> _REQUIREMENT_: Count the lines in the rows below that contain the string "acciaccatura". Reply with the number alone.

--- Start of GIVEN RECORDS ---

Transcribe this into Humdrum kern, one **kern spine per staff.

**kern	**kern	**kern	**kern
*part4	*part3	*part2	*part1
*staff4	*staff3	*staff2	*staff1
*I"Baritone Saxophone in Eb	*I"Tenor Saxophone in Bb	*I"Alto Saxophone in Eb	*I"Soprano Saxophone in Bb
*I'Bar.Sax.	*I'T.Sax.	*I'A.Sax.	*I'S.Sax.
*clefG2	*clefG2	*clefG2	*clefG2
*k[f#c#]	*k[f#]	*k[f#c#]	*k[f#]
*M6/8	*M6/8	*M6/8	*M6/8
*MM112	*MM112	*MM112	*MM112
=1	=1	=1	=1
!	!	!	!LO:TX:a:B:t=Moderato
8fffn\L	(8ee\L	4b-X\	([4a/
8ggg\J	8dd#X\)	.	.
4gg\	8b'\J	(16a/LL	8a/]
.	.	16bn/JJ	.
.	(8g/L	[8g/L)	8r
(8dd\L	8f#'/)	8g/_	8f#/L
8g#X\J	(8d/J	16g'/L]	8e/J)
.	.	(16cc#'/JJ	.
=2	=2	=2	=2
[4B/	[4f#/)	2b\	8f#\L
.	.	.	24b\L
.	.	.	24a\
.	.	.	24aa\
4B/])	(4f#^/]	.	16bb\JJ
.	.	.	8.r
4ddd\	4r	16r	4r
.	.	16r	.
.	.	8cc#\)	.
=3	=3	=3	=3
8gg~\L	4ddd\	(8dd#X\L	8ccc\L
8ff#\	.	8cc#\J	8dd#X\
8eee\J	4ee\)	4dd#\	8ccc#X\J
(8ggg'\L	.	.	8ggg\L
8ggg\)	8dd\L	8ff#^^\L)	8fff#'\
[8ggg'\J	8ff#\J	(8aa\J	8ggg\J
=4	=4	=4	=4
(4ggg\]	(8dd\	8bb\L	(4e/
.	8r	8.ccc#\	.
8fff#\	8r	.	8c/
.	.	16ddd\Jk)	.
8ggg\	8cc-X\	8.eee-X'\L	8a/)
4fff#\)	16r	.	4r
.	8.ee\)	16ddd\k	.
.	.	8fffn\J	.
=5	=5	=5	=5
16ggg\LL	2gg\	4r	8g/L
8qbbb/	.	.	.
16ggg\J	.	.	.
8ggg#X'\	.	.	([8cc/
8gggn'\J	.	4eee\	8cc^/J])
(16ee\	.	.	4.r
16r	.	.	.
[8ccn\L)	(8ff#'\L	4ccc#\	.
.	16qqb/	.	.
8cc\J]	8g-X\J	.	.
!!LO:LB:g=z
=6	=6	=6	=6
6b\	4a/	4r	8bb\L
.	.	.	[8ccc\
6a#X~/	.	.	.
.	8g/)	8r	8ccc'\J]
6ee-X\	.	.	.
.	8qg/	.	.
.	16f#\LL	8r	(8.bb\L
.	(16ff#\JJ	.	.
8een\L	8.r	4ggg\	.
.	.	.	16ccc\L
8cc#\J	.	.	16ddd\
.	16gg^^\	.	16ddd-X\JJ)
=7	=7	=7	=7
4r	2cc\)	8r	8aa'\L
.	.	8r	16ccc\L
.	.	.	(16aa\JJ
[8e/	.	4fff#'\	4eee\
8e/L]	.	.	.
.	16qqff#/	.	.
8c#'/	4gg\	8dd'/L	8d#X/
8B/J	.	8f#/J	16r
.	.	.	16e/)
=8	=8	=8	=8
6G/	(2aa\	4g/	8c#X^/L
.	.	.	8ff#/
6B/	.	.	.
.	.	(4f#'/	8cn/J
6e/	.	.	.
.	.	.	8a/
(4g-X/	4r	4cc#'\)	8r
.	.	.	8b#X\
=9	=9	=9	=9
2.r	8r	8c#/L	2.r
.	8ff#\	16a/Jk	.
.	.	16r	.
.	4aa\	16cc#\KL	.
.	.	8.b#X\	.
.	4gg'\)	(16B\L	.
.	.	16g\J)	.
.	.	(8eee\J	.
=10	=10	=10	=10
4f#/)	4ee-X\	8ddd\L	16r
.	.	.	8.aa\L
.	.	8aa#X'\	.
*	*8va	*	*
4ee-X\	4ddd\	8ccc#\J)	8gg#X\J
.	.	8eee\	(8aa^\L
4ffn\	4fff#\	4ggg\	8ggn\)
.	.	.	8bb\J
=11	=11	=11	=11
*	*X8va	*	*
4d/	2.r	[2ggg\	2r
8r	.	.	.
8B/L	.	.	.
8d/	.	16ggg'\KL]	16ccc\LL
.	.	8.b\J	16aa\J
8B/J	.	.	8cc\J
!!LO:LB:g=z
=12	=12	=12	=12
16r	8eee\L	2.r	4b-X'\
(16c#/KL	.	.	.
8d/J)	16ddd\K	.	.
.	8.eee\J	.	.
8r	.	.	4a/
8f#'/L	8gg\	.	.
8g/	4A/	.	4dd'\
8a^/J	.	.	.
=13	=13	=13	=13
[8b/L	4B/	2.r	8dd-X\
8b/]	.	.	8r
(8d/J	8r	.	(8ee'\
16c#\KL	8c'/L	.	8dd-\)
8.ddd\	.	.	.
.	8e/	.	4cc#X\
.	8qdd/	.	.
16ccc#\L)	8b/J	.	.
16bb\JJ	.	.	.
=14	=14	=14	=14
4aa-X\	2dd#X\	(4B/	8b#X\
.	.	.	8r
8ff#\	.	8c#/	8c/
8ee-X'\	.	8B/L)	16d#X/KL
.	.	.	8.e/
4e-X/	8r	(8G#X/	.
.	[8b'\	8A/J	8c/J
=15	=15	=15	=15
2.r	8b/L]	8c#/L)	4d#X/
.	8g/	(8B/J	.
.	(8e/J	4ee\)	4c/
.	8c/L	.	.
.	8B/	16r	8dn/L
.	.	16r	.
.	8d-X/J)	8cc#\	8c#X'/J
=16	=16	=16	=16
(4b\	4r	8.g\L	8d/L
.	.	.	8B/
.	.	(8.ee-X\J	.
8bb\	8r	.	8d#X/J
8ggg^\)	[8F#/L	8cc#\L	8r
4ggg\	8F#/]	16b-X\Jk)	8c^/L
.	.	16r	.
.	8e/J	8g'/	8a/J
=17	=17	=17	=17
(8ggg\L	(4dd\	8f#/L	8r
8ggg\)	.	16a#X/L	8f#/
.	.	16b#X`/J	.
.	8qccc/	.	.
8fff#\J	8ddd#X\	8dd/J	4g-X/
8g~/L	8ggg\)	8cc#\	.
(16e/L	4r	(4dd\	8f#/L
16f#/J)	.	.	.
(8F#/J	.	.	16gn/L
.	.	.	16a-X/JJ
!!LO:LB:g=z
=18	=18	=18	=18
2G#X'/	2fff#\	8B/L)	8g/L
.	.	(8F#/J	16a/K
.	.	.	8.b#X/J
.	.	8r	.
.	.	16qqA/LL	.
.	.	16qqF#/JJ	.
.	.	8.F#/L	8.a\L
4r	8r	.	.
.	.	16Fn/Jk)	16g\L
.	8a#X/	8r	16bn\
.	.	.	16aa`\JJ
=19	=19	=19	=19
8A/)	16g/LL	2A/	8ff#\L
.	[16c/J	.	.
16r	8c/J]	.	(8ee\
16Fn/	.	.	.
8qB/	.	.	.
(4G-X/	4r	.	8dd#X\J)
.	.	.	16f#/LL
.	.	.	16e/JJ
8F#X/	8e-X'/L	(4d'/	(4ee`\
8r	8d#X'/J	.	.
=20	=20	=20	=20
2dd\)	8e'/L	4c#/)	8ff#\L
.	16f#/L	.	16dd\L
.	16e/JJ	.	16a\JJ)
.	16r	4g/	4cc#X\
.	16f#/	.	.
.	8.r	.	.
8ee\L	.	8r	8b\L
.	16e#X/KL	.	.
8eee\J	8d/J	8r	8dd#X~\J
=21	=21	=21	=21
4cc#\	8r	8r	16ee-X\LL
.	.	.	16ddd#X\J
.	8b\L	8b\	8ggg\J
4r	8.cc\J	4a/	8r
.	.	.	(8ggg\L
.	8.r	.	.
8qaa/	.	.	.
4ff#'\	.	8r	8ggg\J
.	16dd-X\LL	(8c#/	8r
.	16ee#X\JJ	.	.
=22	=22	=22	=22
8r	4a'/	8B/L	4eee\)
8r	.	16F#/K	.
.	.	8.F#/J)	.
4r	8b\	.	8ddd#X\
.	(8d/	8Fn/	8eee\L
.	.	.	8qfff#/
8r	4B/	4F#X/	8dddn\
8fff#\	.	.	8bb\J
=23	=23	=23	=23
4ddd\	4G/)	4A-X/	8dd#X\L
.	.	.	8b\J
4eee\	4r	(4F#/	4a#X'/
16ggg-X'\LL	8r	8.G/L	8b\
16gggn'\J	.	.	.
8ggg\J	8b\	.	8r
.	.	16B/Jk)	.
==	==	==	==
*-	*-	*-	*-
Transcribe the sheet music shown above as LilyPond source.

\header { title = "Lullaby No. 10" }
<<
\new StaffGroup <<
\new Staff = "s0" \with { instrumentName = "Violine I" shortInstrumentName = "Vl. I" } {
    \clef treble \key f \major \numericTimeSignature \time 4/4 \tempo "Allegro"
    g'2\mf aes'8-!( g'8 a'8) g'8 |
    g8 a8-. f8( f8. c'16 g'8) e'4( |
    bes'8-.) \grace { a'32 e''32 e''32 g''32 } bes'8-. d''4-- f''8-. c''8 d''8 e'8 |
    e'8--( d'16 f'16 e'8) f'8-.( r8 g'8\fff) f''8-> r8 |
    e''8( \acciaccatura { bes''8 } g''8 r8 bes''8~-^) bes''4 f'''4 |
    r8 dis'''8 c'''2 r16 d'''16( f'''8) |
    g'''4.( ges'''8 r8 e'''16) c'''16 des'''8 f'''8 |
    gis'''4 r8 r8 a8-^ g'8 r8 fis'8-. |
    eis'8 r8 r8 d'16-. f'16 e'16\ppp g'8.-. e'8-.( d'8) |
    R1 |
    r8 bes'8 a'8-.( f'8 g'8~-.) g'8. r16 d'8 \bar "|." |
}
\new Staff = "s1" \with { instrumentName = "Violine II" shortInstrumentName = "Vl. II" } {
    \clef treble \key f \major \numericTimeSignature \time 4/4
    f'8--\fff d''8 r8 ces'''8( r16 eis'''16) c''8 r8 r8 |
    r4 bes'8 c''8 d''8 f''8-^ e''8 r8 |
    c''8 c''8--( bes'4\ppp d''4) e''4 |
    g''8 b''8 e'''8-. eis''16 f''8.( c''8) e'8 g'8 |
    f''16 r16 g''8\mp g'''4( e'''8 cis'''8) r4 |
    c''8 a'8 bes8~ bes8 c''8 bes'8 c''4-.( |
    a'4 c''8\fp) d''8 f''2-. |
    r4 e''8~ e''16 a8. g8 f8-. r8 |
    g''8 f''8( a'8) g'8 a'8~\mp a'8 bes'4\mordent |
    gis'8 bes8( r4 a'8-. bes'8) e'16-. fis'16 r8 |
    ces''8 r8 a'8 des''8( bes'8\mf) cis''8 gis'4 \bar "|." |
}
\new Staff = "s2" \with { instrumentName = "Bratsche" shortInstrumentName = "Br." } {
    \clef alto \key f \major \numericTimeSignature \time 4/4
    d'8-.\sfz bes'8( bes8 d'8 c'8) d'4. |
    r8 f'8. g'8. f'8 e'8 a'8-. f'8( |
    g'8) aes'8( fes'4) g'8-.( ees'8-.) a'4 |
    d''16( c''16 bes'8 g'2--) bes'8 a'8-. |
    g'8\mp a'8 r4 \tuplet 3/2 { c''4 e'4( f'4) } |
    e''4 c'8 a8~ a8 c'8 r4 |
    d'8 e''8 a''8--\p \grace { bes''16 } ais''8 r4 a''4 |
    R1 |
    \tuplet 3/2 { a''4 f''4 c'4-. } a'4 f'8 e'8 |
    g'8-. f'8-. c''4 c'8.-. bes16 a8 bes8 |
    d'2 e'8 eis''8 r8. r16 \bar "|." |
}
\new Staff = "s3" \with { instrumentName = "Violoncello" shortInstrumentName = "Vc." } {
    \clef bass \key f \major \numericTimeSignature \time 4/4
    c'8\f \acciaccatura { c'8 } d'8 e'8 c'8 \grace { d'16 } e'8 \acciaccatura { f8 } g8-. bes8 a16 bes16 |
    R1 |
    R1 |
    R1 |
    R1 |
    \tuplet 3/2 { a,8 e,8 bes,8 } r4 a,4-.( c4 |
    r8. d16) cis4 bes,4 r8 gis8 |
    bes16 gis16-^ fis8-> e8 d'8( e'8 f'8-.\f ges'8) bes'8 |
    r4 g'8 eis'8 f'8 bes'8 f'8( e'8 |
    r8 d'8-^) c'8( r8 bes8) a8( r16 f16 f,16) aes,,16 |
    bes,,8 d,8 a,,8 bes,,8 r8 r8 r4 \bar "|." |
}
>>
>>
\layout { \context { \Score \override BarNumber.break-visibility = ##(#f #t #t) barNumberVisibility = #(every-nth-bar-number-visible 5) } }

--- End of GIVEN RECORDS ---

> _IN RESPONSE_: 2